Set down every record below exactly as written, but leave out the pictures.

+++ Records shown

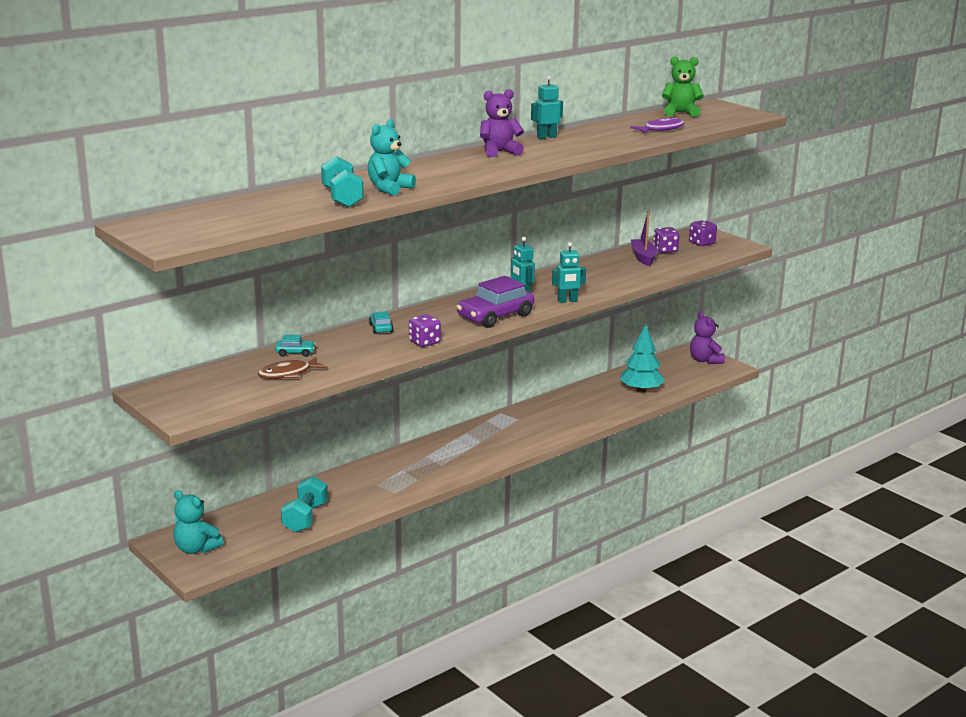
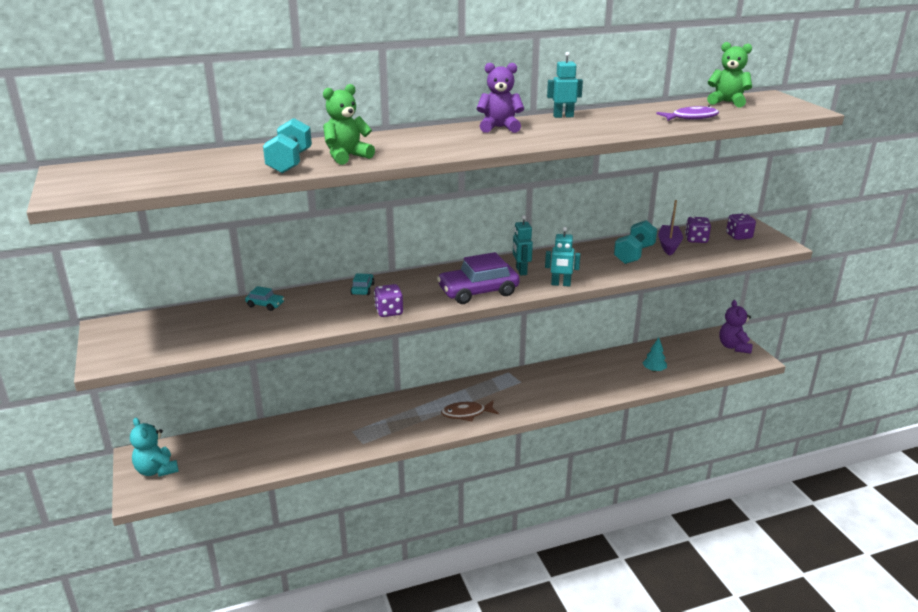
camera: 20 degrees right, 5 degrees up
(288, 374) = (238, 328): brown fish -> brown fish (466, 414)
(305, 518) = (268, 455): turquoise dumbbell -> turquoise dumbbell (634, 254)
(389, 189) = (347, 157): turquoise teddy bear -> green teddy bear
(641, 390) = (654, 370): turquoise tree -> turquoise tree, size x0.56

++++++

*Task answer:*
camera: 20 degrees right, 5 degrees up
(288, 374) = (238, 328): brown fish -> brown fish (466, 414)
(305, 518) = (268, 455): turquoise dumbbell -> turquoise dumbbell (634, 254)
(389, 189) = (347, 157): turquoise teddy bear -> green teddy bear
(641, 390) = (654, 370): turquoise tree -> turquoise tree, size x0.56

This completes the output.